= WHAT IS NEEDED =
Locate the line that contains "black donut: 2 -> 1". Copy it and every following line through the end of the records, exactly, and include nothing else.

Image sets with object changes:
-- Opening Marker --

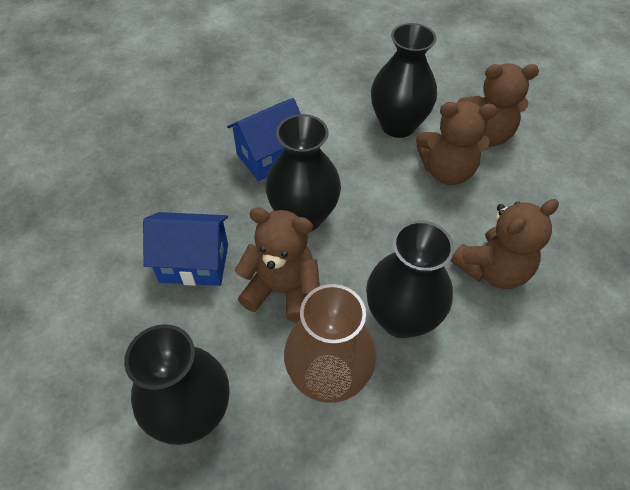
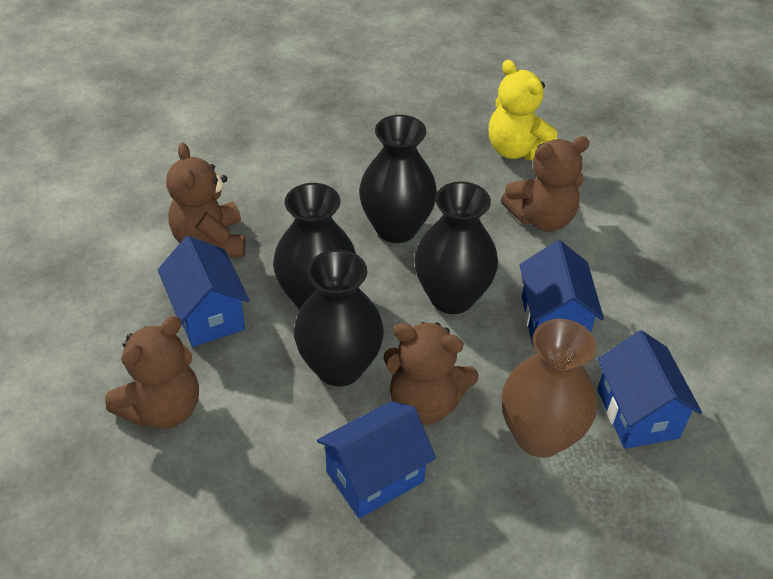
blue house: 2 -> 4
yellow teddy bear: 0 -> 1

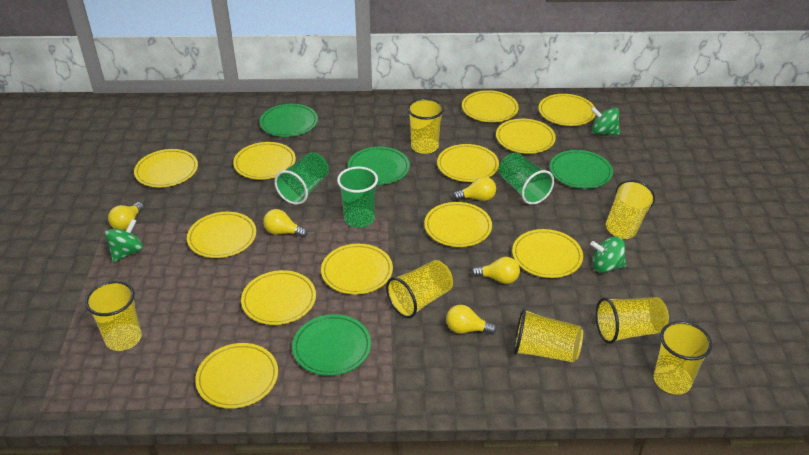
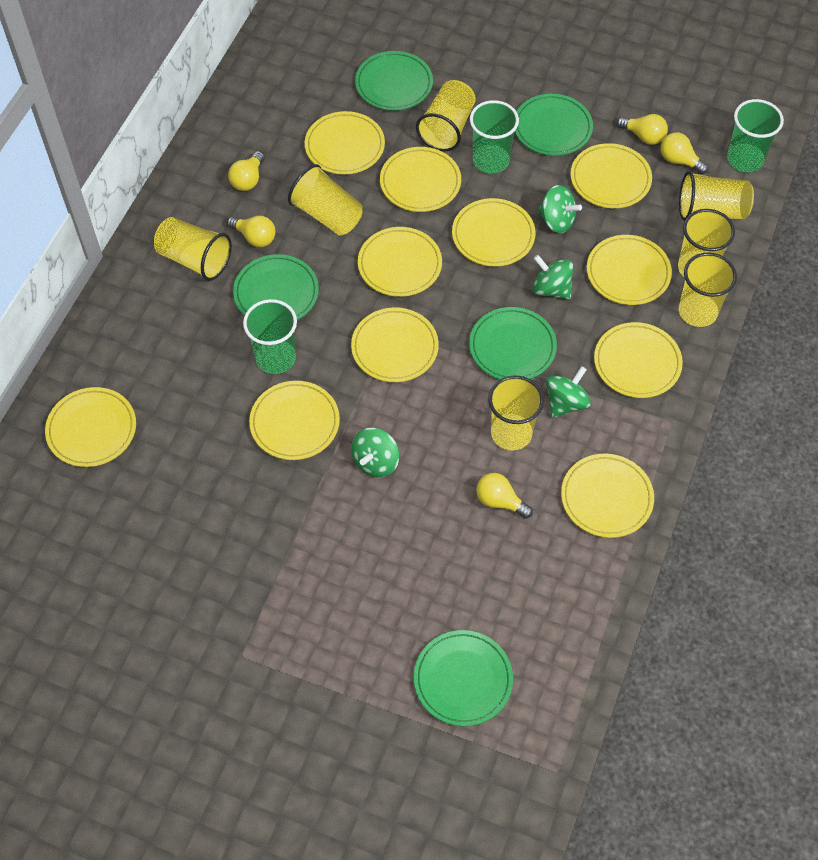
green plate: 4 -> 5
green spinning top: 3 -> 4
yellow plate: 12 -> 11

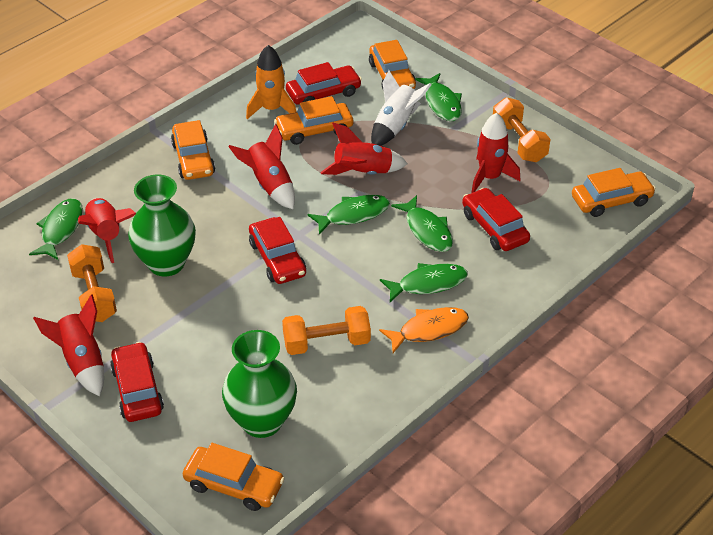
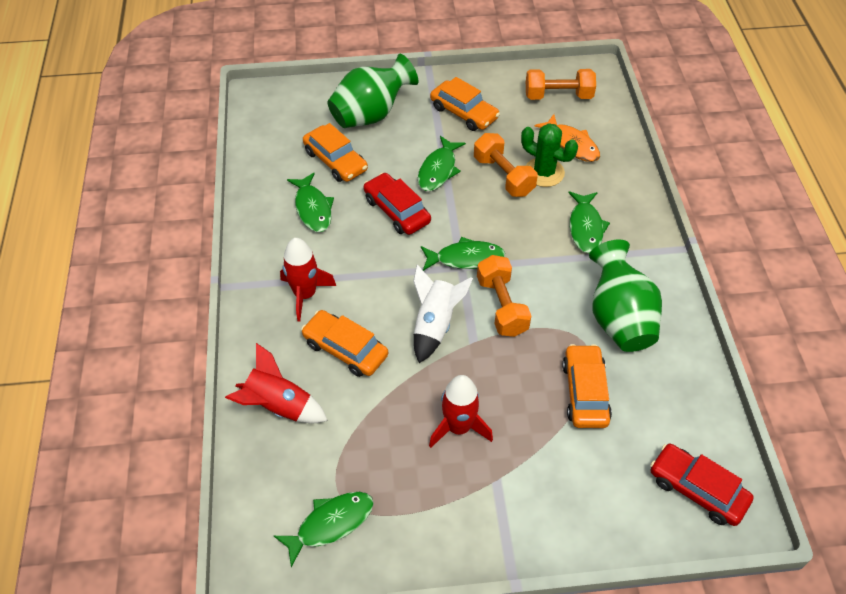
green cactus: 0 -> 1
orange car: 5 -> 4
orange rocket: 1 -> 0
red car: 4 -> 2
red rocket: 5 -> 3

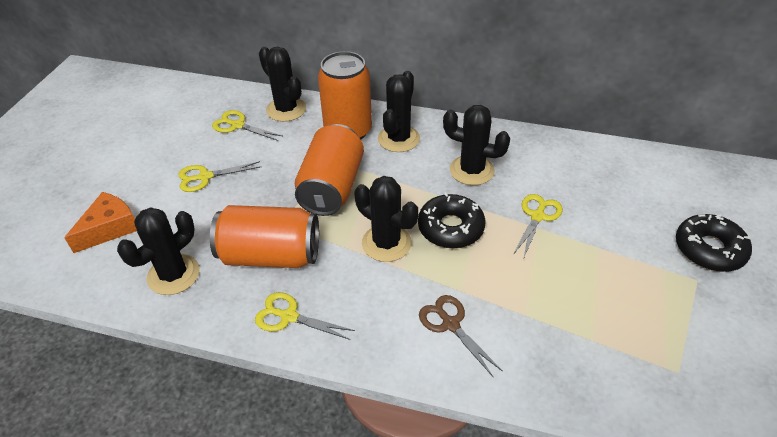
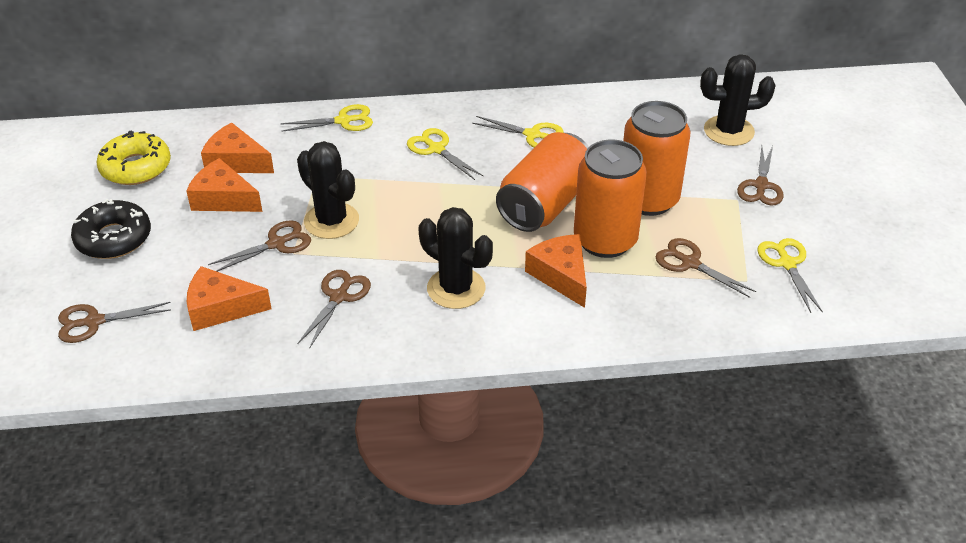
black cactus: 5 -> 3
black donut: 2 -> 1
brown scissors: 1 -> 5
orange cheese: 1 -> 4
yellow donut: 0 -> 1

-- Closing Marker --

= RESPONSE TO THE TASK =
black donut: 2 -> 1
brown scissors: 1 -> 5
orange cheese: 1 -> 4
yellow donut: 0 -> 1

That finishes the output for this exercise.